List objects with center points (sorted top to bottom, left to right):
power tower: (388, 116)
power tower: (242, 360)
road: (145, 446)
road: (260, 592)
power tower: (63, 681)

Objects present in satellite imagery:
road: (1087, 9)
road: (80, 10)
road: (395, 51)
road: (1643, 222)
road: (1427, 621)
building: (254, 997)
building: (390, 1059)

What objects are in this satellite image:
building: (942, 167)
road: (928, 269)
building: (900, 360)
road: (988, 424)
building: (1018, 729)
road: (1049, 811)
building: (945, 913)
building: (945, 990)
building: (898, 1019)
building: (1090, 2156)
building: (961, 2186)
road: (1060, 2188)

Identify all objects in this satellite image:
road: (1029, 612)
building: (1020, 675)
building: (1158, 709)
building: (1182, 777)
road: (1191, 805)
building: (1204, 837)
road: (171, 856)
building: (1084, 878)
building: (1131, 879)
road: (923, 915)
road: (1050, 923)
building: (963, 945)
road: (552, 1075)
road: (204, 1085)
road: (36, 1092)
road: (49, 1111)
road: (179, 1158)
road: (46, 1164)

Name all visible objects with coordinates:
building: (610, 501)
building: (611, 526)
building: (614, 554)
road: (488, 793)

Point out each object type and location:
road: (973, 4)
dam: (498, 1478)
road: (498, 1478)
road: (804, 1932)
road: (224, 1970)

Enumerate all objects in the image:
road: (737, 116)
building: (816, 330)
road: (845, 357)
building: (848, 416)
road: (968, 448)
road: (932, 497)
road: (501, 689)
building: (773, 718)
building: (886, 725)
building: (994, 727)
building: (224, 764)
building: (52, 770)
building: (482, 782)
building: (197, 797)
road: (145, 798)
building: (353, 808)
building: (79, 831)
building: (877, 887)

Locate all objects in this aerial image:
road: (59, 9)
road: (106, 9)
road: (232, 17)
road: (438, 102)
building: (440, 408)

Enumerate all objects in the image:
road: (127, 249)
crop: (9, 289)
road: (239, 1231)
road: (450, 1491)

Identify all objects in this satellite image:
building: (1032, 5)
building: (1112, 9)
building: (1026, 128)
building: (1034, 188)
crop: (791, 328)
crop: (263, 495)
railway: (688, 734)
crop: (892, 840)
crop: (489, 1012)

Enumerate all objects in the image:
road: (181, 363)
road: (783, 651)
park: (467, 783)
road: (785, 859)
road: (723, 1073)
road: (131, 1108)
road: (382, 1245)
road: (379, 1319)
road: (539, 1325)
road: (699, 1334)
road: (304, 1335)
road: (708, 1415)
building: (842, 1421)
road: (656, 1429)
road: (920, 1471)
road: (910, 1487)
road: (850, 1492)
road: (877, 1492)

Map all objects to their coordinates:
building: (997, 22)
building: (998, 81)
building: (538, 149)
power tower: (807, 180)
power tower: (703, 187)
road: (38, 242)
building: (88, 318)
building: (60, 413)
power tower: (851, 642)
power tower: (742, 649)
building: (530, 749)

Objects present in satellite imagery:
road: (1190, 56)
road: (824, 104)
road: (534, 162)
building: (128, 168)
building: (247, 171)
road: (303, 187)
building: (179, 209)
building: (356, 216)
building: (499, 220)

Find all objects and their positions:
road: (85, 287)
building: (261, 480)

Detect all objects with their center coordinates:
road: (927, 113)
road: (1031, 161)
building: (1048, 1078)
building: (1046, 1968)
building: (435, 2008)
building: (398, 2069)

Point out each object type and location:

____________________

*INSTRUCTION*: The complete material must be repeated exactly.

*EXPECTED ANSWER*:
List objects with center points (sorted top to bottom, left to right):
power tower: (388, 116)
power tower: (242, 360)
road: (145, 446)
road: (260, 592)
power tower: (63, 681)

Objects present in satellite imagery:
road: (1087, 9)
road: (80, 10)
road: (395, 51)
road: (1643, 222)
road: (1427, 621)
building: (254, 997)
building: (390, 1059)

What objects are in this satellite image:
building: (942, 167)
road: (928, 269)
building: (900, 360)
road: (988, 424)
building: (1018, 729)
road: (1049, 811)
building: (945, 913)
building: (945, 990)
building: (898, 1019)
building: (1090, 2156)
building: (961, 2186)
road: (1060, 2188)

Identify all objects in this satellite image:
road: (1029, 612)
building: (1020, 675)
building: (1158, 709)
building: (1182, 777)
road: (1191, 805)
building: (1204, 837)
road: (171, 856)
building: (1084, 878)
building: (1131, 879)
road: (923, 915)
road: (1050, 923)
building: (963, 945)
road: (552, 1075)
road: (204, 1085)
road: (36, 1092)
road: (49, 1111)
road: (179, 1158)
road: (46, 1164)

Name all visible objects with coordinates:
building: (610, 501)
building: (611, 526)
building: (614, 554)
road: (488, 793)

Point out each object type and location:
road: (973, 4)
dam: (498, 1478)
road: (498, 1478)
road: (804, 1932)
road: (224, 1970)

Enumerate all objects in the image:
road: (737, 116)
building: (816, 330)
road: (845, 357)
building: (848, 416)
road: (968, 448)
road: (932, 497)
road: (501, 689)
building: (773, 718)
building: (886, 725)
building: (994, 727)
building: (224, 764)
building: (52, 770)
building: (482, 782)
building: (197, 797)
road: (145, 798)
building: (353, 808)
building: (79, 831)
building: (877, 887)

Locate all objects in this aerial image:
road: (59, 9)
road: (106, 9)
road: (232, 17)
road: (438, 102)
building: (440, 408)

Enumerate all objects in the image:
road: (127, 249)
crop: (9, 289)
road: (239, 1231)
road: (450, 1491)

Identify all objects in this satellite image:
building: (1032, 5)
building: (1112, 9)
building: (1026, 128)
building: (1034, 188)
crop: (791, 328)
crop: (263, 495)
railway: (688, 734)
crop: (892, 840)
crop: (489, 1012)

Enumerate all objects in the image:
road: (181, 363)
road: (783, 651)
park: (467, 783)
road: (785, 859)
road: (723, 1073)
road: (131, 1108)
road: (382, 1245)
road: (379, 1319)
road: (539, 1325)
road: (699, 1334)
road: (304, 1335)
road: (708, 1415)
building: (842, 1421)
road: (656, 1429)
road: (920, 1471)
road: (910, 1487)
road: (850, 1492)
road: (877, 1492)

Map all objects to their coordinates:
building: (997, 22)
building: (998, 81)
building: (538, 149)
power tower: (807, 180)
power tower: (703, 187)
road: (38, 242)
building: (88, 318)
building: (60, 413)
power tower: (851, 642)
power tower: (742, 649)
building: (530, 749)

Objects present in satellite imagery:
road: (1190, 56)
road: (824, 104)
road: (534, 162)
building: (128, 168)
building: (247, 171)
road: (303, 187)
building: (179, 209)
building: (356, 216)
building: (499, 220)

Find all objects and their positions:
road: (85, 287)
building: (261, 480)

Detect all objects with their center coordinates:
road: (927, 113)
road: (1031, 161)
building: (1048, 1078)
building: (1046, 1968)
building: (435, 2008)
building: (398, 2069)

Point out each object type and location:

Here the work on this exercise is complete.